## Source data
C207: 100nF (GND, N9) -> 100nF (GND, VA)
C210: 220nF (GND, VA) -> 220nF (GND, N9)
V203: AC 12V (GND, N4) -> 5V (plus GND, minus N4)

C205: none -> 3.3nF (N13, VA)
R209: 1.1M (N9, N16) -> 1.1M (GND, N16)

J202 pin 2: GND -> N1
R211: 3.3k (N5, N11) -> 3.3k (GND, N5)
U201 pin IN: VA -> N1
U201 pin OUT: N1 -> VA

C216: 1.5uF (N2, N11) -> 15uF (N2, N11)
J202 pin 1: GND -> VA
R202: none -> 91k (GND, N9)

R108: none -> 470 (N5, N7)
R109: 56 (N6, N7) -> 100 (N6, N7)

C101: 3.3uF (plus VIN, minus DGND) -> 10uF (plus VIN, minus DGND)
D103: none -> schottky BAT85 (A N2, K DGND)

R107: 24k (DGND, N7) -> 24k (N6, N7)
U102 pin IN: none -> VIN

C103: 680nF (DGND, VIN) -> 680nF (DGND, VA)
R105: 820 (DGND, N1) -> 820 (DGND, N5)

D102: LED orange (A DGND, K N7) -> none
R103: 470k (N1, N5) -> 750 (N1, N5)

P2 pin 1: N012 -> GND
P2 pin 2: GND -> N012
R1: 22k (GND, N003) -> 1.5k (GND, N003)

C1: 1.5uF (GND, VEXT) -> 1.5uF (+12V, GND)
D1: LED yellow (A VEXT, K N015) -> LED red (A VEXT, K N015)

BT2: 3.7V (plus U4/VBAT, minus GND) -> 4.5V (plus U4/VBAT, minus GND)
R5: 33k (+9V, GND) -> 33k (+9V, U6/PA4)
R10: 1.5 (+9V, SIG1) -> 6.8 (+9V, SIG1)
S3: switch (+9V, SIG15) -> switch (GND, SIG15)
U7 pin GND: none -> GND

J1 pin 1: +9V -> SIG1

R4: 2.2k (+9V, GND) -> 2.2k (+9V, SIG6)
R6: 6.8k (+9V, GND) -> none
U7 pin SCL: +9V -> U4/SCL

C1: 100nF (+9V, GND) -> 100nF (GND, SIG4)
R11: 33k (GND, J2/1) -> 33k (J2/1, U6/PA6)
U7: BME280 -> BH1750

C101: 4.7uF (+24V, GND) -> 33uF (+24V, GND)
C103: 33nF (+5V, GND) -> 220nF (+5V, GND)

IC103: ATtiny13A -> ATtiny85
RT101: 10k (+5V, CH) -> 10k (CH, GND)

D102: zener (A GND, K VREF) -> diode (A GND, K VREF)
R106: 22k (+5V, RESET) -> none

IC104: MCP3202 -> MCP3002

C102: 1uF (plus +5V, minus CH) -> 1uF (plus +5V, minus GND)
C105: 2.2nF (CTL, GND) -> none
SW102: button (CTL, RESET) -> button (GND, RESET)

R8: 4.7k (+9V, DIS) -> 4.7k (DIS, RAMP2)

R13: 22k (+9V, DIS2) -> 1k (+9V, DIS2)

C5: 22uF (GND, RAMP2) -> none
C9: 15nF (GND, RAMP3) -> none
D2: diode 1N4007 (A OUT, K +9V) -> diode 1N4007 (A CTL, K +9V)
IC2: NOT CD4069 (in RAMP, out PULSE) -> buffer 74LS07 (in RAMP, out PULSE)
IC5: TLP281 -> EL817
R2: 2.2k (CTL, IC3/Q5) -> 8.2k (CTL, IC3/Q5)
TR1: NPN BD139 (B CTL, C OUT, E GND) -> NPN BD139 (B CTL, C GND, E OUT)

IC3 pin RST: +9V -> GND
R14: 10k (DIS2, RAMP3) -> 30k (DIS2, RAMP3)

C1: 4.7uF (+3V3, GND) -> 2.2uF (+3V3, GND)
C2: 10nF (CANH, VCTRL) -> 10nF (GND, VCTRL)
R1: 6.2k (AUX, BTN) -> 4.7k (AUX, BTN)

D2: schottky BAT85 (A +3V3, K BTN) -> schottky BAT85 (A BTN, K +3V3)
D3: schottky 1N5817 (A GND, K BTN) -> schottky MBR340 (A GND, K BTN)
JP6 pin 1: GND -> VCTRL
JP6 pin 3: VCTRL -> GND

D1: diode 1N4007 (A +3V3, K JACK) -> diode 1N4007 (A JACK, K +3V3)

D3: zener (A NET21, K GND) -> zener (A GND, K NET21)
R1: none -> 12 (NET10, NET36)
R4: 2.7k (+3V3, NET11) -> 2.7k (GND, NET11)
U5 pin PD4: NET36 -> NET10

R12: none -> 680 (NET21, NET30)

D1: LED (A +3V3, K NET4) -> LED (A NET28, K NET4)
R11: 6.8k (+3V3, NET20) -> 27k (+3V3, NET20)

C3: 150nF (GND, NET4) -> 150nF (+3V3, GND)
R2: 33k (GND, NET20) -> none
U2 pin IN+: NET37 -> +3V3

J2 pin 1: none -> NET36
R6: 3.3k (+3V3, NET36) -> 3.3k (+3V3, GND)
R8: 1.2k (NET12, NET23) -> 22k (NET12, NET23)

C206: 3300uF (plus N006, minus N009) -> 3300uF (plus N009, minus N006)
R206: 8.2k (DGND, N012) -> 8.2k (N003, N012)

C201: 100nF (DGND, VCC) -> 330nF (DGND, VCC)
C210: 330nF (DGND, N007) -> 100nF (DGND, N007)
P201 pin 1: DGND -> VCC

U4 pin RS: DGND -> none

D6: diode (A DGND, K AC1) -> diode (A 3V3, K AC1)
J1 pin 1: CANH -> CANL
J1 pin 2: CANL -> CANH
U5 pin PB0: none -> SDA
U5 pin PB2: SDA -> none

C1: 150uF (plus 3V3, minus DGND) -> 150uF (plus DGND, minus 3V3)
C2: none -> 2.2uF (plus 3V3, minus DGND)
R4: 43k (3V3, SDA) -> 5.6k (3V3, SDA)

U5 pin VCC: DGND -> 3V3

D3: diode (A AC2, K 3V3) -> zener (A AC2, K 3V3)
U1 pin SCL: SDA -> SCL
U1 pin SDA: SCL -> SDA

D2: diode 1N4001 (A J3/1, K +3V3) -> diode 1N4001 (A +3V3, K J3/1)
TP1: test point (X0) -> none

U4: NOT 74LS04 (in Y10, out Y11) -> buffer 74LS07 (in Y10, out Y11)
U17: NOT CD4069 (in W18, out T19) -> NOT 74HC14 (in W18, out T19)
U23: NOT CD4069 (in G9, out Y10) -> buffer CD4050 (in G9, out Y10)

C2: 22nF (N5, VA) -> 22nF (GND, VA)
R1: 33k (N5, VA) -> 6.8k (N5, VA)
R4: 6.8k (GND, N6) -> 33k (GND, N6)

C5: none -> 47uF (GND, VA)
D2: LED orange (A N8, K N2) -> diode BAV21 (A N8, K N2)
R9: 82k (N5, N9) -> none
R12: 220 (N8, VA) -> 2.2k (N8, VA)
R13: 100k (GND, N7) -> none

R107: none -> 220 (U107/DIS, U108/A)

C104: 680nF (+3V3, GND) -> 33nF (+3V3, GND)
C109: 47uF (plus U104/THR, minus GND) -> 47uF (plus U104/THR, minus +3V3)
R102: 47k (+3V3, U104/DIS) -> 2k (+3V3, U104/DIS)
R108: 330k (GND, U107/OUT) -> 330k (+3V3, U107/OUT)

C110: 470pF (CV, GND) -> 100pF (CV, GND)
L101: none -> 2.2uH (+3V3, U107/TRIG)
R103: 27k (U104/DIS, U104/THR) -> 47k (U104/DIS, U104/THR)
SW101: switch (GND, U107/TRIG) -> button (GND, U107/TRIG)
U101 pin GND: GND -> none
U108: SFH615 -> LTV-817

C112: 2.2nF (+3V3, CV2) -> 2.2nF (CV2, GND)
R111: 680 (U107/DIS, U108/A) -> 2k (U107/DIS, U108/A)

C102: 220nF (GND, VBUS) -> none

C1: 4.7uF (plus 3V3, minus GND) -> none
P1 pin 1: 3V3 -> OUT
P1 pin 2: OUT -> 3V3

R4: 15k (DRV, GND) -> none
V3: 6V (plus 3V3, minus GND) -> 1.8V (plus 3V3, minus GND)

## What needs to be done
Of the lines above, output exactly those from the line bearing "D1: diode 1N4007" through the line bearing "R12: none -> 680 (NET21, NET30)", inclusive.

## Task solution
D1: diode 1N4007 (A +3V3, K JACK) -> diode 1N4007 (A JACK, K +3V3)

D3: zener (A NET21, K GND) -> zener (A GND, K NET21)
R1: none -> 12 (NET10, NET36)
R4: 2.7k (+3V3, NET11) -> 2.7k (GND, NET11)
U5 pin PD4: NET36 -> NET10

R12: none -> 680 (NET21, NET30)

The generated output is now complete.